▶ _Records shown_
════════════════════

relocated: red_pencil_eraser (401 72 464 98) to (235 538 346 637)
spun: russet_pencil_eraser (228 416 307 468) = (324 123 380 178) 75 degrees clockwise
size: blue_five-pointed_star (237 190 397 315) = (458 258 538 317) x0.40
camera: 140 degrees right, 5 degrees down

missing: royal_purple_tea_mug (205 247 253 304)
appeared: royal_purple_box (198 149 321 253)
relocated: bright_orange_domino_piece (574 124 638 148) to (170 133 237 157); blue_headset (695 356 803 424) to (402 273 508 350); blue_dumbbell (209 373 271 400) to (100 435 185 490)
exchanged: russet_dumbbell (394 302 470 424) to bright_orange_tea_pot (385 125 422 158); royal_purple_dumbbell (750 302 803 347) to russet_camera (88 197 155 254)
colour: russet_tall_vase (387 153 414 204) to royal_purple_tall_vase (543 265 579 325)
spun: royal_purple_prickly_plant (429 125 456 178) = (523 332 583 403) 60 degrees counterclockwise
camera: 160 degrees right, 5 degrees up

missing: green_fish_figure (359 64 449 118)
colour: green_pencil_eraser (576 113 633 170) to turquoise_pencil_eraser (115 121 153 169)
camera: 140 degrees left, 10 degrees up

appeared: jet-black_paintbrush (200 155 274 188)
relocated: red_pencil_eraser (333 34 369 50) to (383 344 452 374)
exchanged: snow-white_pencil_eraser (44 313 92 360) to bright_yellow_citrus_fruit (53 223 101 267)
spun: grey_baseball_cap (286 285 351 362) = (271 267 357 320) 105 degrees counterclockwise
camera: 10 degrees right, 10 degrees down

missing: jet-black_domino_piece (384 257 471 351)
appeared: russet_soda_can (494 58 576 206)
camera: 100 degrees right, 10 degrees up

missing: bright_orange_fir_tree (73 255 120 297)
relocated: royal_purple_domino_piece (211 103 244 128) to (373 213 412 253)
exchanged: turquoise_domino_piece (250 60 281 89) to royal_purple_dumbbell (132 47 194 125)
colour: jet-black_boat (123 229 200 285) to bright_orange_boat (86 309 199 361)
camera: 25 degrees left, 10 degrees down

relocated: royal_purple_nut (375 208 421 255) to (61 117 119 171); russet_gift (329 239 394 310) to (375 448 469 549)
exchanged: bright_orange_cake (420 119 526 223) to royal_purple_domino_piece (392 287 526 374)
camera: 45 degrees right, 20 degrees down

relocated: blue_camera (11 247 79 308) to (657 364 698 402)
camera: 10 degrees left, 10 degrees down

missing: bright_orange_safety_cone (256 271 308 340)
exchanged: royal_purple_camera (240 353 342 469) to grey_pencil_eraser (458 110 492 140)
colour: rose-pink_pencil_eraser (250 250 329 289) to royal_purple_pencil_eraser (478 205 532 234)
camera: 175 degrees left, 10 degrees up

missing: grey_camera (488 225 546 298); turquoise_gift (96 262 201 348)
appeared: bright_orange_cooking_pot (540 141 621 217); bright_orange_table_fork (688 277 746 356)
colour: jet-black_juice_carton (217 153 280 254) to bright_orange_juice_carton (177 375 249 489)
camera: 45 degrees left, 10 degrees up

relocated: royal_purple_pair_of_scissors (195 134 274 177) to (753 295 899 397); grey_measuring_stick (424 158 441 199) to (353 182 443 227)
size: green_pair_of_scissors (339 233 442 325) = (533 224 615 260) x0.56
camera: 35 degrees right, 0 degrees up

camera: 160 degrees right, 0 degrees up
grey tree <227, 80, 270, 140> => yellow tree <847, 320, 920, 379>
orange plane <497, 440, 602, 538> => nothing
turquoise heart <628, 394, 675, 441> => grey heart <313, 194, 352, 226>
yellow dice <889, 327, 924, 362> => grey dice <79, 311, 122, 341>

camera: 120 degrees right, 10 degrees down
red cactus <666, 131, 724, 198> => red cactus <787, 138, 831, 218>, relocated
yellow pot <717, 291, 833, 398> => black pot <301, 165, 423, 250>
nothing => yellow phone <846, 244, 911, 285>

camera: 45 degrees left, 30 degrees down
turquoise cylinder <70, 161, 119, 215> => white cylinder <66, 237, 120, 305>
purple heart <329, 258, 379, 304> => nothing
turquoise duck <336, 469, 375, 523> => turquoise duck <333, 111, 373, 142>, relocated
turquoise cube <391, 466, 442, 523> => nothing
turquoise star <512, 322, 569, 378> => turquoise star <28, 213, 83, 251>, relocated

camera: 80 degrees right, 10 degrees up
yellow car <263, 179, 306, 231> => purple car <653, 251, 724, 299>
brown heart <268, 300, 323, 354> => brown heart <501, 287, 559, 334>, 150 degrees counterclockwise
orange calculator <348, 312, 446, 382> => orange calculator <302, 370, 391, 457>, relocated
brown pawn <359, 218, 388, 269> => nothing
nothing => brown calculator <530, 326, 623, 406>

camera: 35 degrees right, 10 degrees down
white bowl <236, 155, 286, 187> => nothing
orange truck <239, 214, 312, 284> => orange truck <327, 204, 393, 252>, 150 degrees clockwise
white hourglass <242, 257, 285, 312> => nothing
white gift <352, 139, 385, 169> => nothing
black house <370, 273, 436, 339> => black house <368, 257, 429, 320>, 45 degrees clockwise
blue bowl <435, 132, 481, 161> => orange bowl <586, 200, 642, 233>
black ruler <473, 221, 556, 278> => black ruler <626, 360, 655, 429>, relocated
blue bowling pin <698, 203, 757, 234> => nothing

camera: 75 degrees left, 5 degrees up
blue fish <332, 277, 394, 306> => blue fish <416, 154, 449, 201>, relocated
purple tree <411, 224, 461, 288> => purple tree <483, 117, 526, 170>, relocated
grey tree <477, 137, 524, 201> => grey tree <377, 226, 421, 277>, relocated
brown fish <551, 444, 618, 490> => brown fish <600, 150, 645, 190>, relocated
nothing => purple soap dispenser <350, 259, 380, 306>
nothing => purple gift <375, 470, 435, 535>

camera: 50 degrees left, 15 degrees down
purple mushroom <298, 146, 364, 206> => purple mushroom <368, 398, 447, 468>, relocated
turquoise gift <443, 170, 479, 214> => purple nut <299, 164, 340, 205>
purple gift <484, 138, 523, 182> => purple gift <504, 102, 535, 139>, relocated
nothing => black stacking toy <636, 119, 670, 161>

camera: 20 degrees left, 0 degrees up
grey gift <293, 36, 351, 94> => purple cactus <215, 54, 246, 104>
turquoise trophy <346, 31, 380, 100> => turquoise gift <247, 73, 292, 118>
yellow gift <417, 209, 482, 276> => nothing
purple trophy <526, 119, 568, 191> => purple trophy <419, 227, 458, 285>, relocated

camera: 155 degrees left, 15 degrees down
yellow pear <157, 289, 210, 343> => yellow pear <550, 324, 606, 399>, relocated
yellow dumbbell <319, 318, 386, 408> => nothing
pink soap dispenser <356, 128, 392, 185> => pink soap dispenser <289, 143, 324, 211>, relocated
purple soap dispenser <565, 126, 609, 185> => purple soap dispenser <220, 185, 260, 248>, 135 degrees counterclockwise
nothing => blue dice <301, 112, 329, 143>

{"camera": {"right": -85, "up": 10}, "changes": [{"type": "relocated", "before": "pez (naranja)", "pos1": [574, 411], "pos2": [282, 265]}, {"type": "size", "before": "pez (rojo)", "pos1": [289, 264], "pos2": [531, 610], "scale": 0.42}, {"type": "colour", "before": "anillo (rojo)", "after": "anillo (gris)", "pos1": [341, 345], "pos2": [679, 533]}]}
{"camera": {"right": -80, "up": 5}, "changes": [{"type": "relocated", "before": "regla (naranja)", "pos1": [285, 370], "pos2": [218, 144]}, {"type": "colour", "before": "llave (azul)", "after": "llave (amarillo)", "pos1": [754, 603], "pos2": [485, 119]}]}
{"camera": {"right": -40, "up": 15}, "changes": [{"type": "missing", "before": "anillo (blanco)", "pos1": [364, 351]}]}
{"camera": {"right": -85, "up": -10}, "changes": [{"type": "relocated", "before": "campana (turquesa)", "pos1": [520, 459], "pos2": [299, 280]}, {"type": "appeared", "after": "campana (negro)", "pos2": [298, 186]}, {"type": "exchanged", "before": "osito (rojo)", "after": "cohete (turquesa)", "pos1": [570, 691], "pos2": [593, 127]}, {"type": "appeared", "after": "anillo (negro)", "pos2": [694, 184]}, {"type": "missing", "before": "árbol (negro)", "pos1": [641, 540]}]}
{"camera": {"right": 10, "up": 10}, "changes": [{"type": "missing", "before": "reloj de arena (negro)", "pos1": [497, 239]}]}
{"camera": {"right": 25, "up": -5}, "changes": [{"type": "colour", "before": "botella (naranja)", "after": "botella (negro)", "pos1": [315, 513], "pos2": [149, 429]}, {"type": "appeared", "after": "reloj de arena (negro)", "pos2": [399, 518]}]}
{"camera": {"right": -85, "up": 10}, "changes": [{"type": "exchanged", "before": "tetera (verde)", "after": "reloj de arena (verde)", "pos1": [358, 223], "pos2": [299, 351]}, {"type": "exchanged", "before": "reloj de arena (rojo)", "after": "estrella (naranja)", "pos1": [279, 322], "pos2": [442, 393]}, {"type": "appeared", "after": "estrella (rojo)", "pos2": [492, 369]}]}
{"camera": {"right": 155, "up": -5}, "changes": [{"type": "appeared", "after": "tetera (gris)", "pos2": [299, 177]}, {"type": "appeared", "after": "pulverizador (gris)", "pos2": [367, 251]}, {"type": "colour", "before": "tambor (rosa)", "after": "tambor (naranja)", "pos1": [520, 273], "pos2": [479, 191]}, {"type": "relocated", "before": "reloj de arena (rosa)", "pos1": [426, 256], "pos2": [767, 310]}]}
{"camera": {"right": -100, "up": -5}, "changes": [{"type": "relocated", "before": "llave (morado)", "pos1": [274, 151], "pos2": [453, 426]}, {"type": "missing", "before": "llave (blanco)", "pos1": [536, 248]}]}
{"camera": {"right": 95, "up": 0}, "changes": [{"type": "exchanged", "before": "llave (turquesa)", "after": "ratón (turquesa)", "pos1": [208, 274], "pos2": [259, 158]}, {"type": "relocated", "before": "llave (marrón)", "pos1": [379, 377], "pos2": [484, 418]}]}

════════════════════

▶ _Task instructions_
Print again the lines of the entries above that fall between the line holding "orange plane <497, 440, 602, 538> => nothing" and the line holding "turquoise heart <628, 394, 675, 441>", inclusive, exactly as they stand.

▶ _Task output_
orange plane <497, 440, 602, 538> => nothing
turquoise heart <628, 394, 675, 441> => grey heart <313, 194, 352, 226>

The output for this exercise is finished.